**Work instructions:** Would you give again, exactly as written, the lines from the opening of the records to the line with "(700, 246) = (629, 301): red", that line included and pictures excluded?

**Records for this task:**
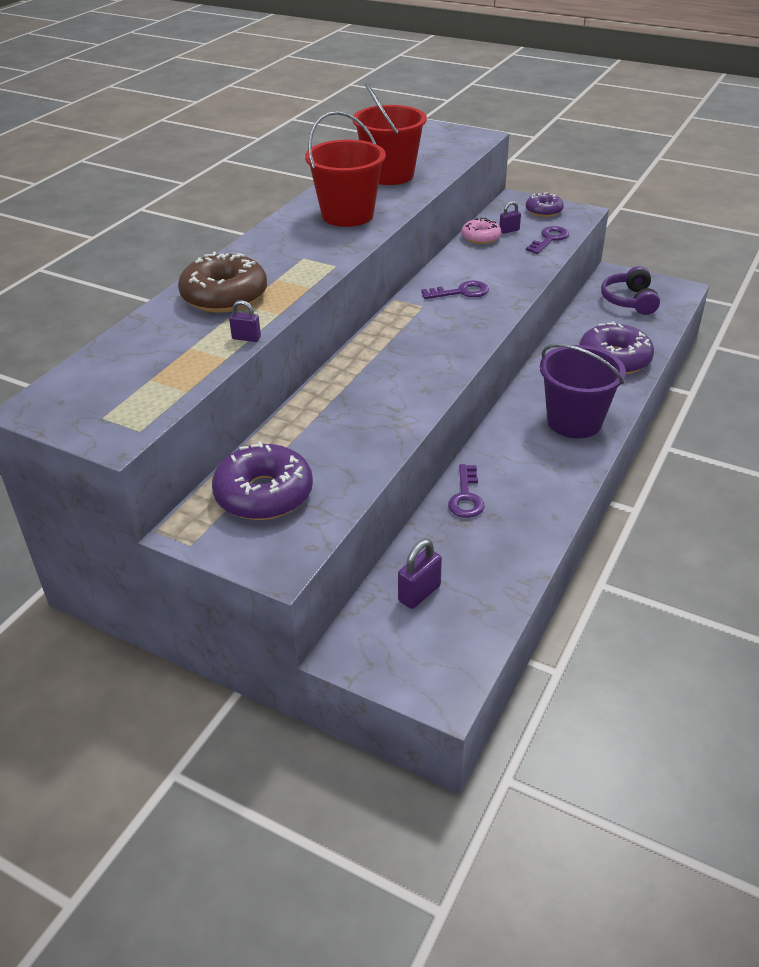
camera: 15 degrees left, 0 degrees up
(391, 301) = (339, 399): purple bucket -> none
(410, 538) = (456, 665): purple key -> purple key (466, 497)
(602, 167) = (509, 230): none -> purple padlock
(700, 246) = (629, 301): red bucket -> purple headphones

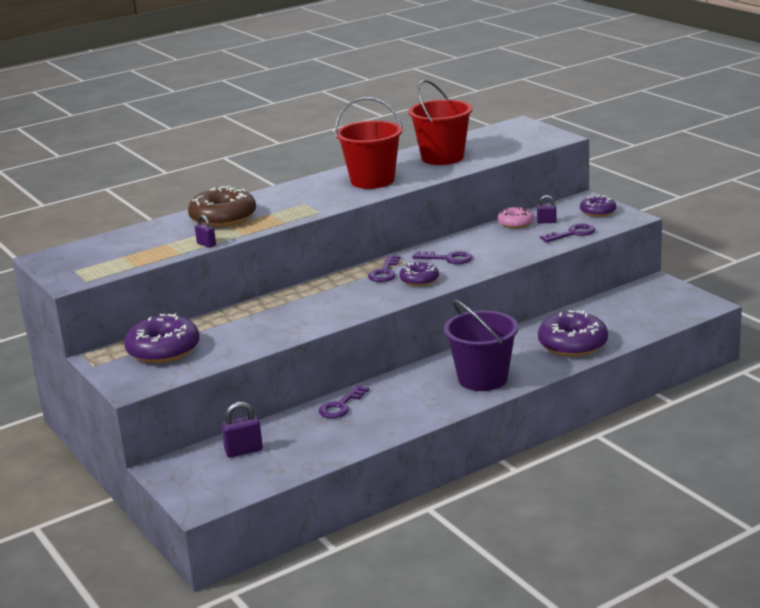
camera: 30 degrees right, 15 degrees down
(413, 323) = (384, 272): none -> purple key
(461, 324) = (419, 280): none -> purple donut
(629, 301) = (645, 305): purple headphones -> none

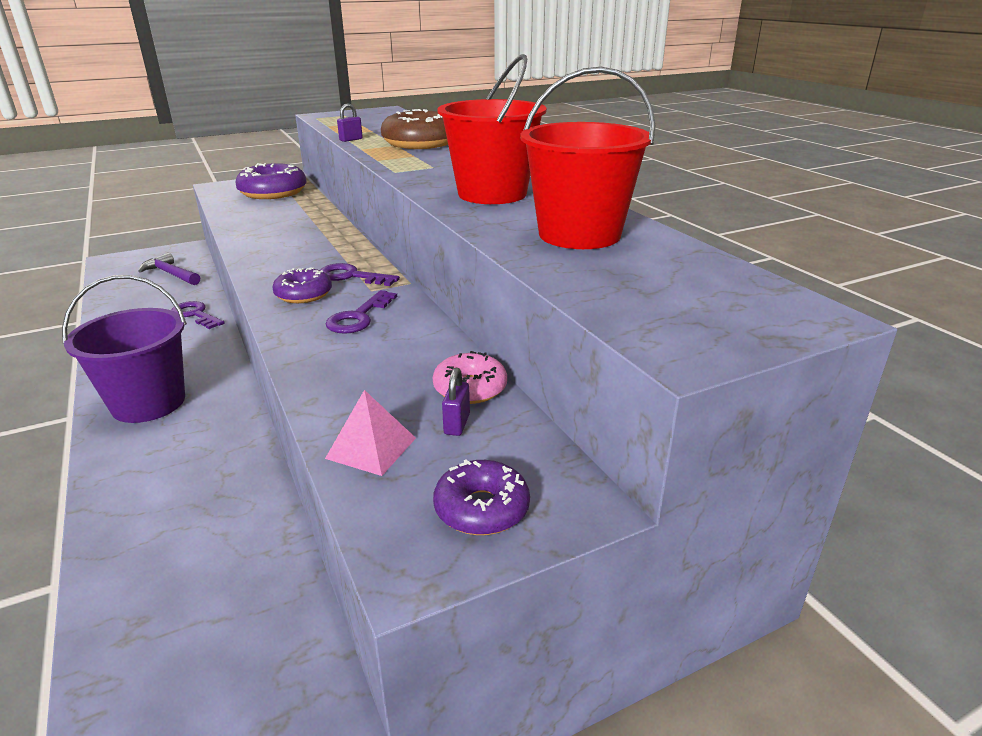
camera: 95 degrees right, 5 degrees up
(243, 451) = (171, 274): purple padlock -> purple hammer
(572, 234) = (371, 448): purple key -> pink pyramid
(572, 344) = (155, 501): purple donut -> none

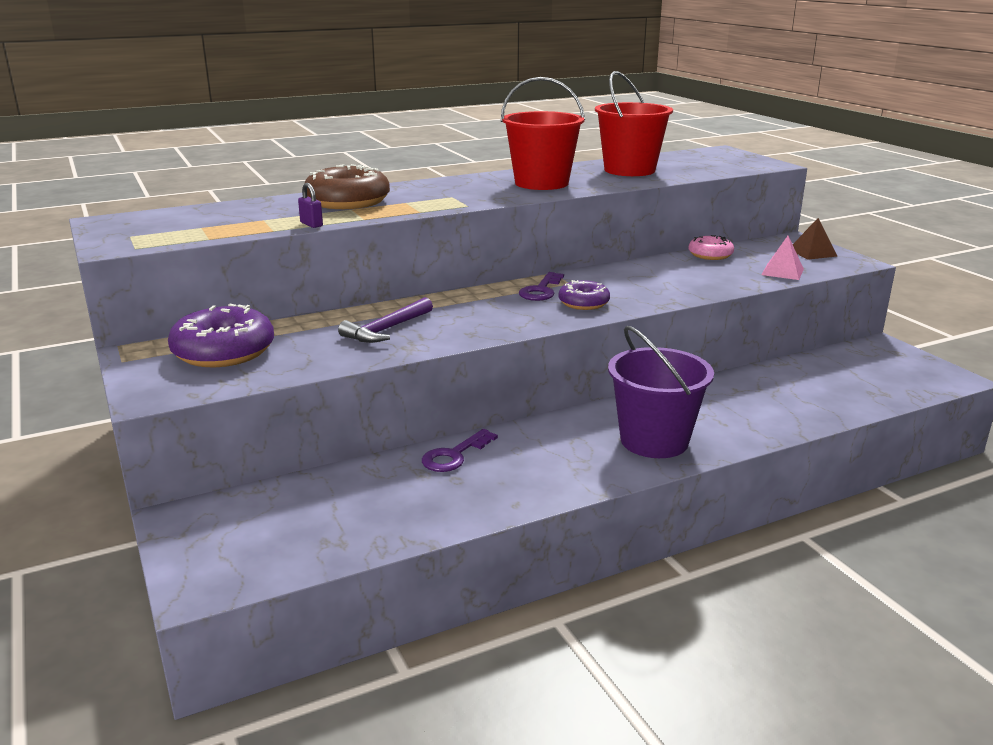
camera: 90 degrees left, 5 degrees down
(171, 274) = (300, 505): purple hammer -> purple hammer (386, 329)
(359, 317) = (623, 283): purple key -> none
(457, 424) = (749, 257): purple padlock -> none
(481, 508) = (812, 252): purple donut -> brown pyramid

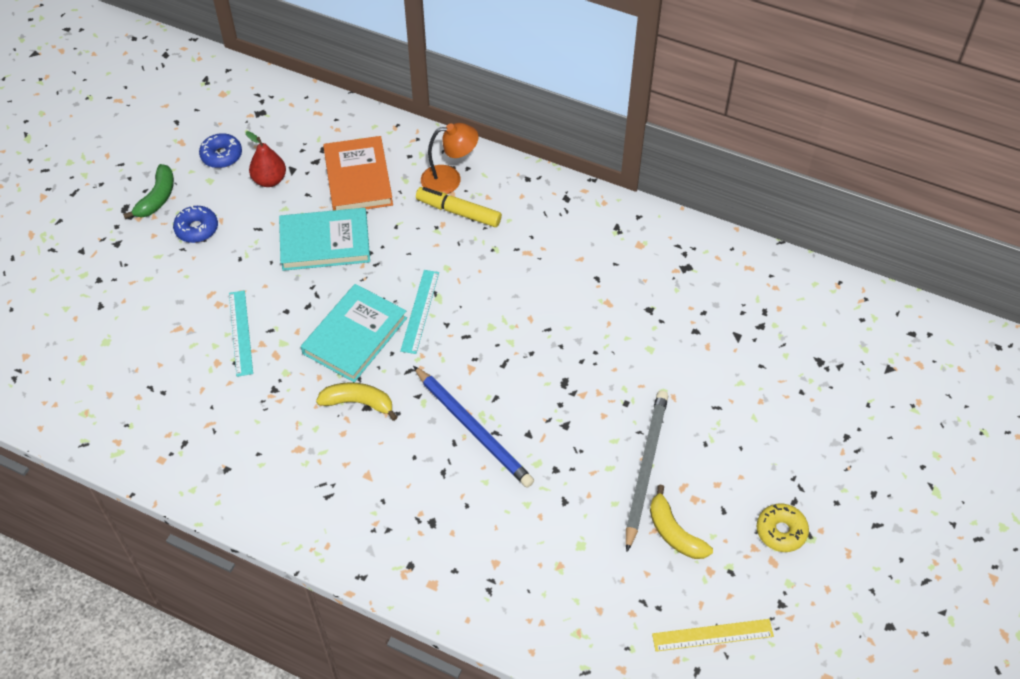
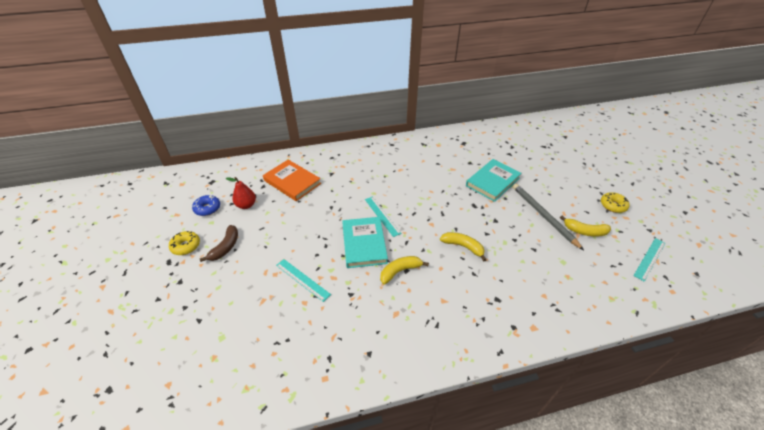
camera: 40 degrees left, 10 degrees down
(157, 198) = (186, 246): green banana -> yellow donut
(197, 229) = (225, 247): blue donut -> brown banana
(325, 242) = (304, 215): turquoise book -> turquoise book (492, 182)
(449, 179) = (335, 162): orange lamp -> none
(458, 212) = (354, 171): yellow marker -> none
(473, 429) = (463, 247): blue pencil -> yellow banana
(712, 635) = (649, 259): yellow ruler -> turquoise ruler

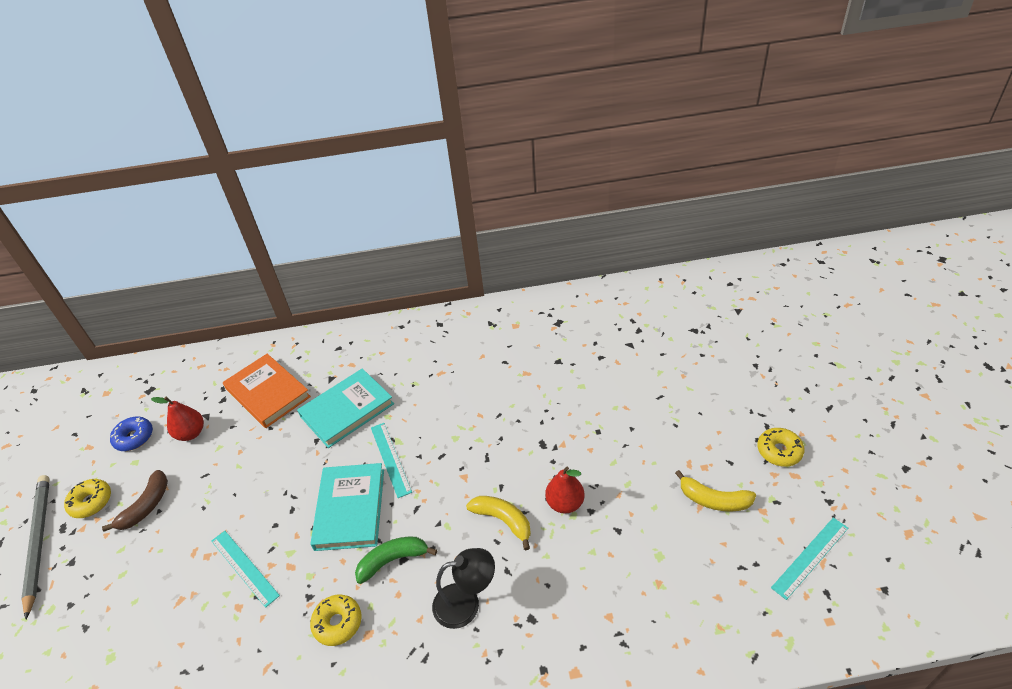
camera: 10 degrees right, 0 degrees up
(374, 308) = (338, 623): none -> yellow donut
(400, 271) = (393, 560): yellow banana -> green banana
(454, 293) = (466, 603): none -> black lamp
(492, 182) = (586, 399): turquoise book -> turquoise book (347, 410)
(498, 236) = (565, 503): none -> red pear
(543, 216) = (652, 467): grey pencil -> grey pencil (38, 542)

**Completed exercise:**
camera: 15 degrees left, 0 degrees up
(391, 301) = (339, 399): purple bucket -> none
(410, 538) = (456, 665): purple key -> purple key (466, 497)
(602, 167) = (509, 230): none -> purple padlock
(700, 246) = (629, 301): red bucket -> purple headphones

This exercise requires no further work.